● **TRY IT**
Records follow. Copy every line with "SONAR".

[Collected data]
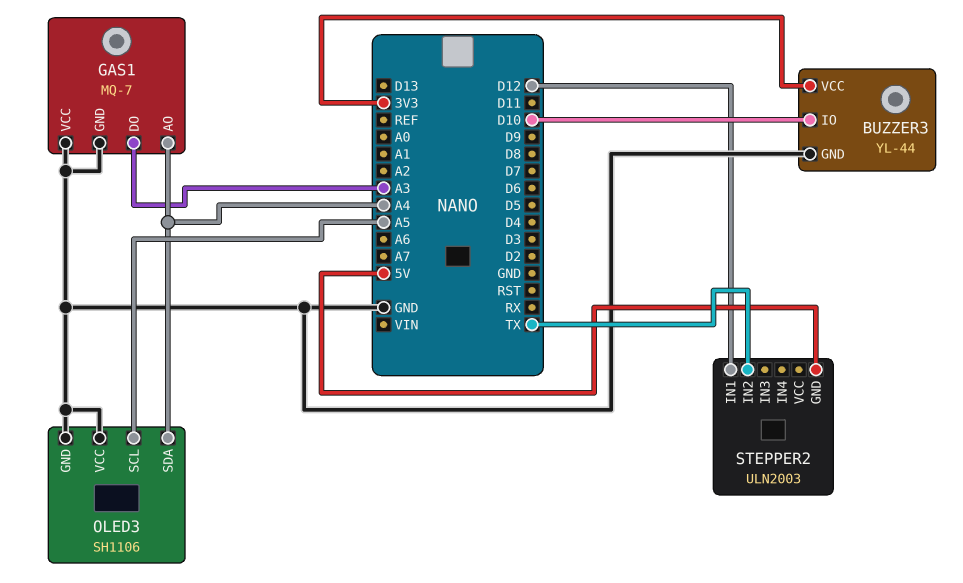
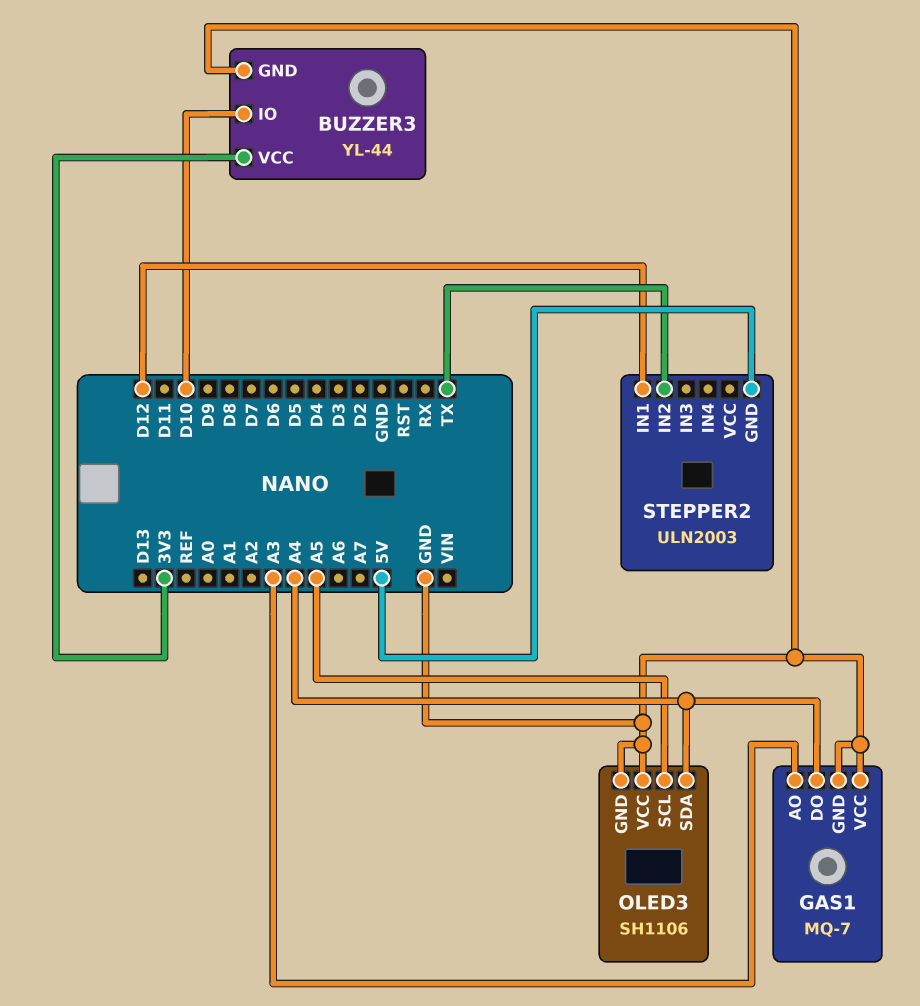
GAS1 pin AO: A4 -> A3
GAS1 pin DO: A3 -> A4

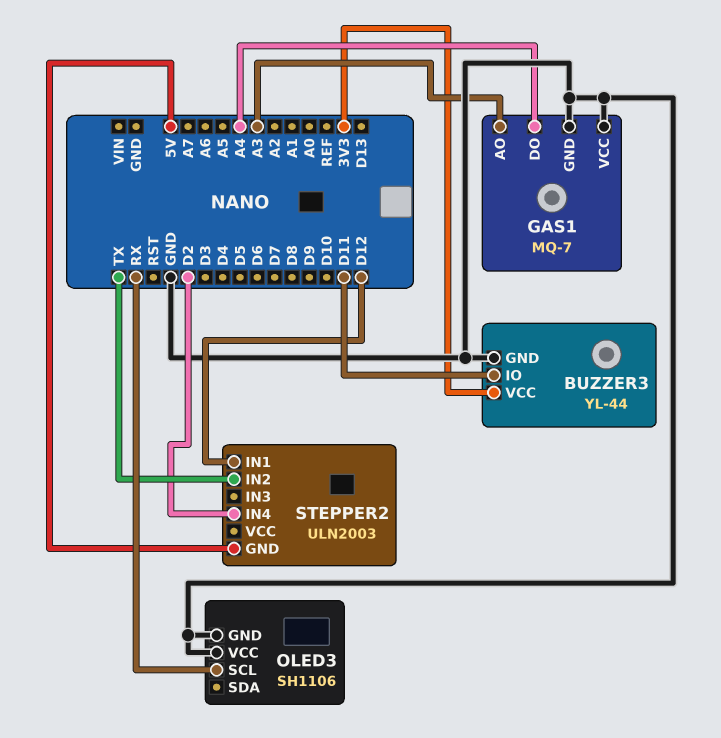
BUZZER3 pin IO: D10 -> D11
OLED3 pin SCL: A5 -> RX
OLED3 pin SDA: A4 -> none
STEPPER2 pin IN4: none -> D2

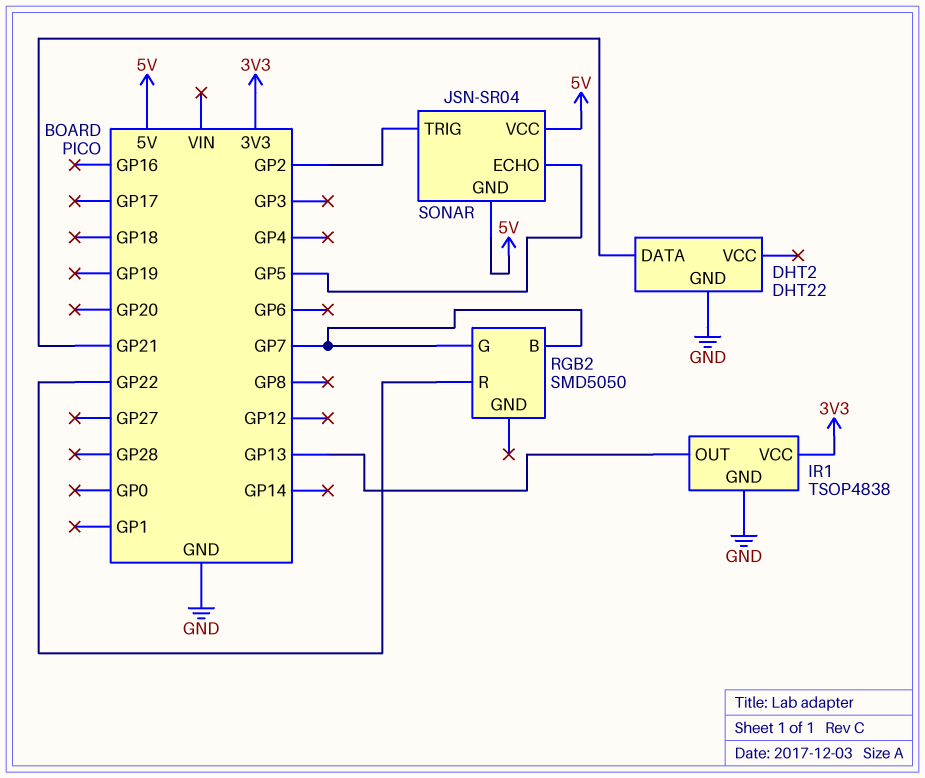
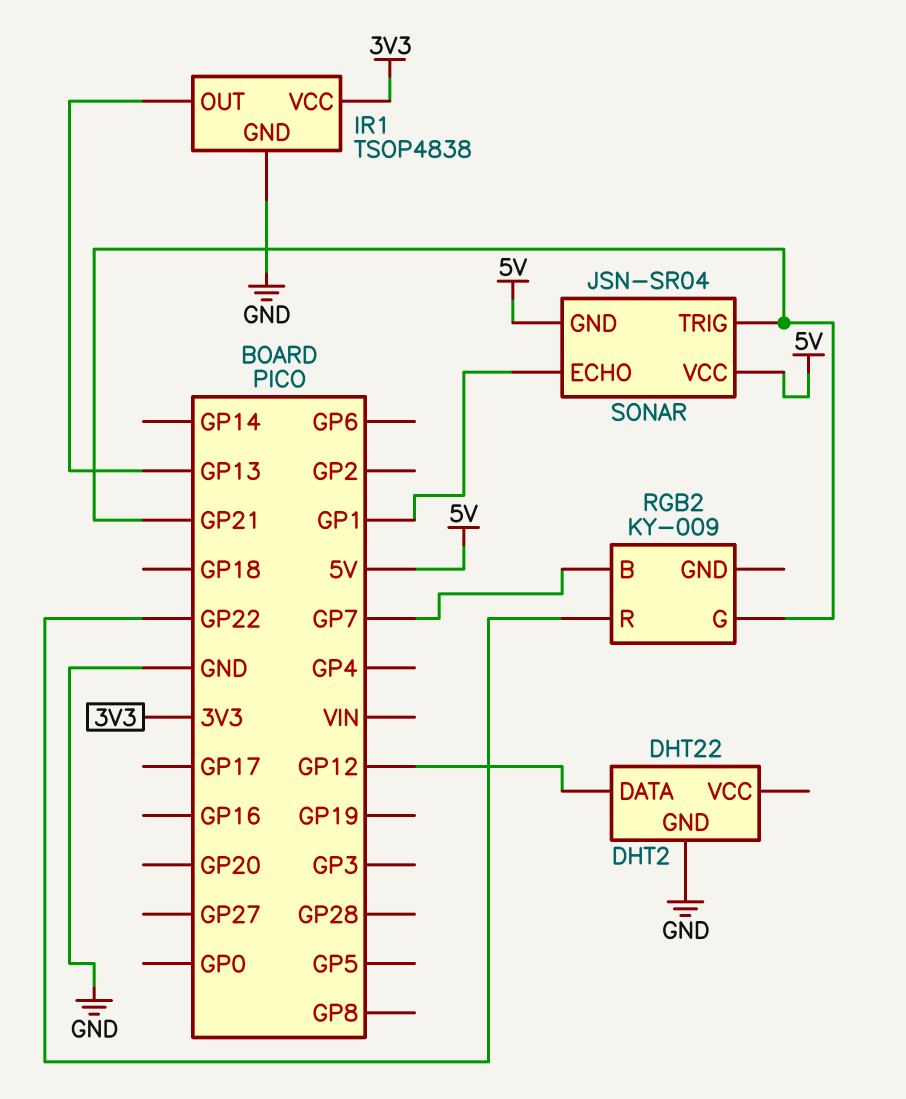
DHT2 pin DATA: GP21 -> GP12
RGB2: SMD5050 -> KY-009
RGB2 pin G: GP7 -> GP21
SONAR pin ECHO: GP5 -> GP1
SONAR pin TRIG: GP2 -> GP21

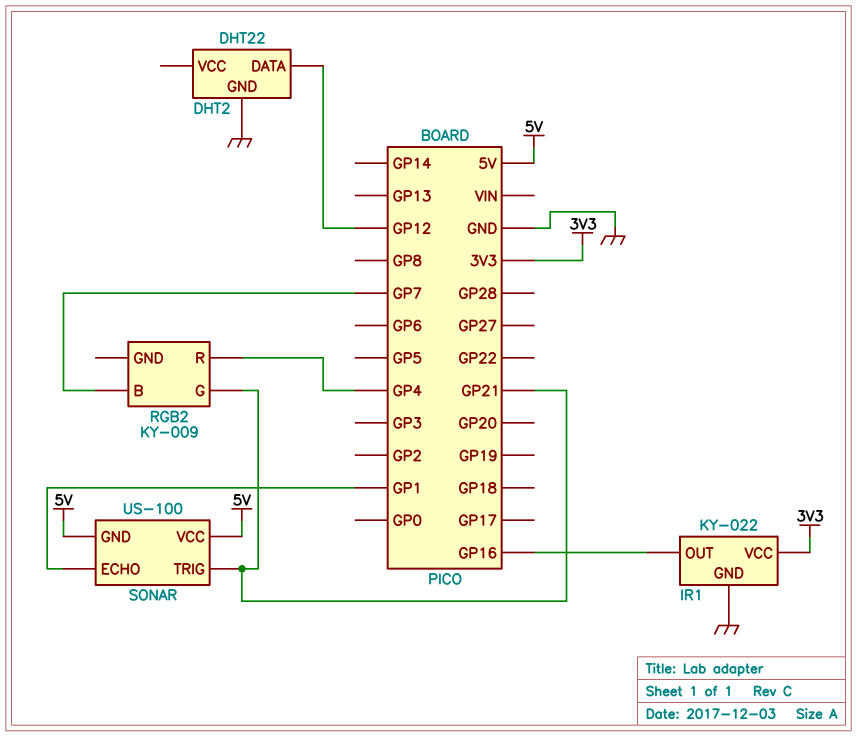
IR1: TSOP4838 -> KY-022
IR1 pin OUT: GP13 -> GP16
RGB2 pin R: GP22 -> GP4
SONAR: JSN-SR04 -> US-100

● **EXERCISE SOLUTION**
SONAR pin ECHO: GP5 -> GP1
SONAR pin TRIG: GP2 -> GP21
SONAR: JSN-SR04 -> US-100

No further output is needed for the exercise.